■ Exercise instructions:
The answer must give back every line of the data exactly, with no pictures.

■ Given data:
_ _ _ _ _

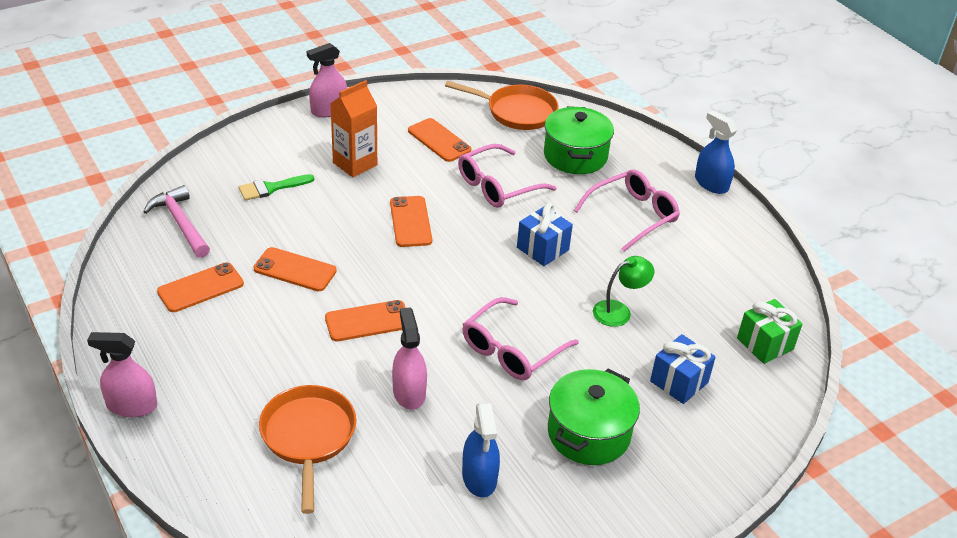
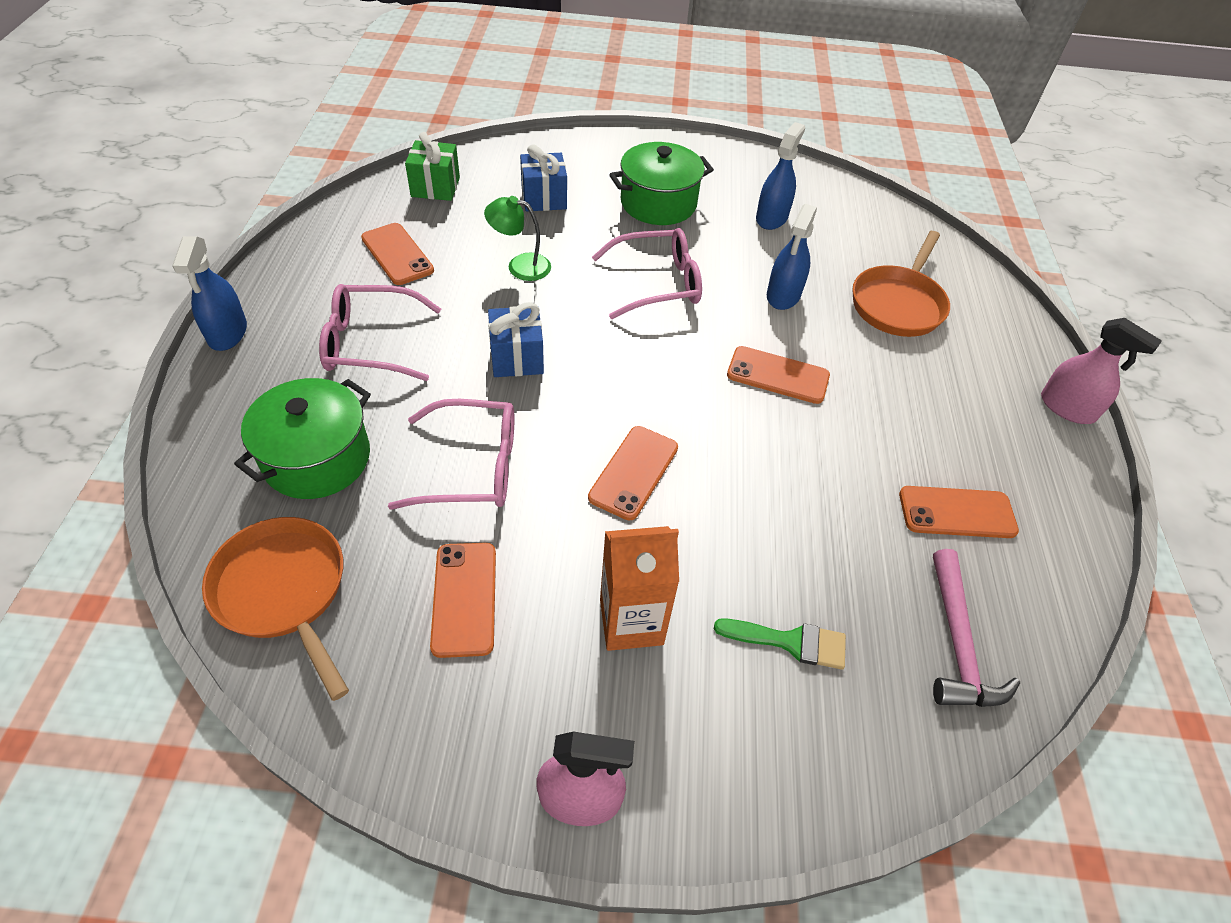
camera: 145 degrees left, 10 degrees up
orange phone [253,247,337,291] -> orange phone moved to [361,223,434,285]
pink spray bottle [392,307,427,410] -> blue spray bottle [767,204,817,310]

_ _ _ _ _

■ Response to the task:
camera: 145 degrees left, 10 degrees up
orange phone [253,247,337,291] -> orange phone moved to [361,223,434,285]
pink spray bottle [392,307,427,410] -> blue spray bottle [767,204,817,310]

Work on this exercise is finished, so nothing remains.